◆ Extracted data:
+-------+
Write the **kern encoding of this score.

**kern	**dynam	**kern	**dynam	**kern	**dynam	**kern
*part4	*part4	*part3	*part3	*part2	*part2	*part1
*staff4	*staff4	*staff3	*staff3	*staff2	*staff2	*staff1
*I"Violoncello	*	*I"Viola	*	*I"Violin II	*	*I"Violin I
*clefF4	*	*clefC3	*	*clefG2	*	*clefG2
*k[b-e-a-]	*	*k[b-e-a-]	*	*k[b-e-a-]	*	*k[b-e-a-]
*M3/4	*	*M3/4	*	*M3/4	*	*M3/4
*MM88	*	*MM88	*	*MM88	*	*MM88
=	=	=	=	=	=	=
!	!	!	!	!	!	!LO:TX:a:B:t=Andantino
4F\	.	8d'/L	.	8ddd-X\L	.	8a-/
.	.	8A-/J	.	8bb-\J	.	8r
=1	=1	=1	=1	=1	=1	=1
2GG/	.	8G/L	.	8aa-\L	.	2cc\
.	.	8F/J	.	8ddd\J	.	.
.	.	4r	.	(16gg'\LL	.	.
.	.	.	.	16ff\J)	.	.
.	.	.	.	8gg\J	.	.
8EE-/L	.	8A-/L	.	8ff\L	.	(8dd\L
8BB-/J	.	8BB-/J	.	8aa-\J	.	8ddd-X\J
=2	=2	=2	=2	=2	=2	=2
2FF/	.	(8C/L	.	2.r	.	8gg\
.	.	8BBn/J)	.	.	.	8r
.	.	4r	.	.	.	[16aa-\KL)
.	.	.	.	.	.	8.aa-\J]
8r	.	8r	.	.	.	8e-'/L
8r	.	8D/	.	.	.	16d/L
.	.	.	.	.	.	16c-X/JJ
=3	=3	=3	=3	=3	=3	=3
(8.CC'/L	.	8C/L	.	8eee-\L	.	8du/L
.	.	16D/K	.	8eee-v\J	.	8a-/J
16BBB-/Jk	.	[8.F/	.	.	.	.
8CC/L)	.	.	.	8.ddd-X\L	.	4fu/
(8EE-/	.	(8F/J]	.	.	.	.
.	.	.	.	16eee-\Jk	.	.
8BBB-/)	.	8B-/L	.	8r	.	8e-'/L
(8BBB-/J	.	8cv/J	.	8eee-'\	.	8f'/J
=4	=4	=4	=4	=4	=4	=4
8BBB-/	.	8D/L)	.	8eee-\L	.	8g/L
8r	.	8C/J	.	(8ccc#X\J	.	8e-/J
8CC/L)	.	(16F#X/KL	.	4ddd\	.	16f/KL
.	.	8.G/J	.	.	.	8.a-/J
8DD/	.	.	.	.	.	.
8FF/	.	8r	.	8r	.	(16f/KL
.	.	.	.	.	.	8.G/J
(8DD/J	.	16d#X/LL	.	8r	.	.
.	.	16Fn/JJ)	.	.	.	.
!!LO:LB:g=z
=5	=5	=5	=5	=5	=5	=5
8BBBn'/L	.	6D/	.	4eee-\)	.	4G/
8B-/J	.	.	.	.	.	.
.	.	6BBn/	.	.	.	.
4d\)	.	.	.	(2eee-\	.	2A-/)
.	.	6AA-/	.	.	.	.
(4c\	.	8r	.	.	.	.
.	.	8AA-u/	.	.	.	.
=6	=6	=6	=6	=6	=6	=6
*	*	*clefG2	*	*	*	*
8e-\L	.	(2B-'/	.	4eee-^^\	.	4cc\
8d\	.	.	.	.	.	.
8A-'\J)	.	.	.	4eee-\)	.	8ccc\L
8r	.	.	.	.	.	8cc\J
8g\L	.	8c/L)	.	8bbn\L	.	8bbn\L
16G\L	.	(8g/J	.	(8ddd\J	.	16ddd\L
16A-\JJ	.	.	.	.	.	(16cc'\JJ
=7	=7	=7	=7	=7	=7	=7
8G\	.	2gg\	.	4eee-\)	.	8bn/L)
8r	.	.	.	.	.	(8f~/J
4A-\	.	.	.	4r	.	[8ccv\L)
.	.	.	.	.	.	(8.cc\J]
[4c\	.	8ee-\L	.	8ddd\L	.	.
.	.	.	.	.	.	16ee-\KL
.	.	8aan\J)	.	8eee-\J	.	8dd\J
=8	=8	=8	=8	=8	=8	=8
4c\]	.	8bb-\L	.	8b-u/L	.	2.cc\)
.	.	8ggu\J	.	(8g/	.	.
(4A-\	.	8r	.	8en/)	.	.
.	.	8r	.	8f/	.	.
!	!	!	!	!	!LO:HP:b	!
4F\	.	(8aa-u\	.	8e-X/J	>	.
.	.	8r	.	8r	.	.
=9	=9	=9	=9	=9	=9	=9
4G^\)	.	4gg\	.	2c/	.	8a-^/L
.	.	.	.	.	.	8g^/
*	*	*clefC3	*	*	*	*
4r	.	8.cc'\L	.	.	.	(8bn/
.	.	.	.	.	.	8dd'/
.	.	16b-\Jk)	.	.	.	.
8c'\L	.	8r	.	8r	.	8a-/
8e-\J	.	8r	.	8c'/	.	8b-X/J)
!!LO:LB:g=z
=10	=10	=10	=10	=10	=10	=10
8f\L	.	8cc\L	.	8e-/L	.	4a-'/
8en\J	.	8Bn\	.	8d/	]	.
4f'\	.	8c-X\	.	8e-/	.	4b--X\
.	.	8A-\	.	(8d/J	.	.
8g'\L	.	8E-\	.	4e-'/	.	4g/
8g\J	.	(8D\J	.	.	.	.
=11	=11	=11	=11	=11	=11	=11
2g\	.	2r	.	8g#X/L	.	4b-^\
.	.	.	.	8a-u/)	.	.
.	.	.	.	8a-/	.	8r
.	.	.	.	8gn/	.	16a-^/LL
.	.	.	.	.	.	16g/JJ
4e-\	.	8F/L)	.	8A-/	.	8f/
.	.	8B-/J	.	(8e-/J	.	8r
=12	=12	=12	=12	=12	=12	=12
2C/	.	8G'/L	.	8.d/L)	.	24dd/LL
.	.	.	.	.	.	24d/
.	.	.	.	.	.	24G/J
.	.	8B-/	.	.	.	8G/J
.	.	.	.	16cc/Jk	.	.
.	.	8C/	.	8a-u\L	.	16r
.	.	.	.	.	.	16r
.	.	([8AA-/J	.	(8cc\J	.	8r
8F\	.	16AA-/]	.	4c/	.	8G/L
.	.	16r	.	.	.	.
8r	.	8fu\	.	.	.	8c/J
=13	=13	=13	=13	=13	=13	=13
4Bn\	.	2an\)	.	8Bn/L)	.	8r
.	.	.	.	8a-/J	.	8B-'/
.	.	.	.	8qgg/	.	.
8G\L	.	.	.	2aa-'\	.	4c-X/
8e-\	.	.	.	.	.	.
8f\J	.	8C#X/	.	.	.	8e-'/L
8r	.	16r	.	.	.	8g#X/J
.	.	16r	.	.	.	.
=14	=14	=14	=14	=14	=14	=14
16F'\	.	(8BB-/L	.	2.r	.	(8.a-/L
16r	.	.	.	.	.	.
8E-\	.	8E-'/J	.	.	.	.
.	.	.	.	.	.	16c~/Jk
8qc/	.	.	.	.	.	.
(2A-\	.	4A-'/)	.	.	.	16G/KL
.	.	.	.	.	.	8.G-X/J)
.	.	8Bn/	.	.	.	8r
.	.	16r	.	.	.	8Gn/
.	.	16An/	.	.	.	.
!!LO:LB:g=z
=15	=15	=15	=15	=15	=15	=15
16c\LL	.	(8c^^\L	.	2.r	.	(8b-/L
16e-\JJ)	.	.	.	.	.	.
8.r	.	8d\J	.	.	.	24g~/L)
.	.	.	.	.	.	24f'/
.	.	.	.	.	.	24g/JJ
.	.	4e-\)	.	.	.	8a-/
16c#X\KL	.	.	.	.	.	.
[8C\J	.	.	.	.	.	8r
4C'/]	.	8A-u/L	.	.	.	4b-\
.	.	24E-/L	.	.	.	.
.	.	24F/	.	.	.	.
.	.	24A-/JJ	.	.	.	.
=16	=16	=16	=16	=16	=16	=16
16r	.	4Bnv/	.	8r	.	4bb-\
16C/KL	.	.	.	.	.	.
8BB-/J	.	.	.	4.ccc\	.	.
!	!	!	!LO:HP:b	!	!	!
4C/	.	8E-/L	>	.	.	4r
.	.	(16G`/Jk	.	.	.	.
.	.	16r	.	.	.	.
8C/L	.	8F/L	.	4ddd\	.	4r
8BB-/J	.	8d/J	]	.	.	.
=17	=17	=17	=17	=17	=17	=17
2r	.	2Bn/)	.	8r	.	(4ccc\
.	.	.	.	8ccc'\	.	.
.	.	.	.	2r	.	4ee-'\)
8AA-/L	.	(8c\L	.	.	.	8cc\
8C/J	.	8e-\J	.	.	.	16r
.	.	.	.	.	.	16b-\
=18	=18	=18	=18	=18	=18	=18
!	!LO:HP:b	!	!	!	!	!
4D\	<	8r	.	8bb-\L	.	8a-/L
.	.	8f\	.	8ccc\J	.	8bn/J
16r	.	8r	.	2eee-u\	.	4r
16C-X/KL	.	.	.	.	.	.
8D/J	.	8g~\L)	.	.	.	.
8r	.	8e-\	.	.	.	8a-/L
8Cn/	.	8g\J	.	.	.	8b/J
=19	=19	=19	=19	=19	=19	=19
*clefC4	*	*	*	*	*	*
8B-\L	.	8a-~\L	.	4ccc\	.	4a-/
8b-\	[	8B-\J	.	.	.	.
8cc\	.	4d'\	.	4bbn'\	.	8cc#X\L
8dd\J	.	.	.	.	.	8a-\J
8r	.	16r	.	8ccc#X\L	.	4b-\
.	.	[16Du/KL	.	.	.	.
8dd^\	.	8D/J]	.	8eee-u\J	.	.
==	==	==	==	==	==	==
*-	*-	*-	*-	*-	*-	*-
+-------+
◆ Required work: Return each line from the rows above that contains the string "kern", with upper- and lowercase letters treated as different.

◆ Answer to the task:
Write the **kern encoding of this score.
**kern	**dynam	**kern	**dynam	**kern	**dynam	**kern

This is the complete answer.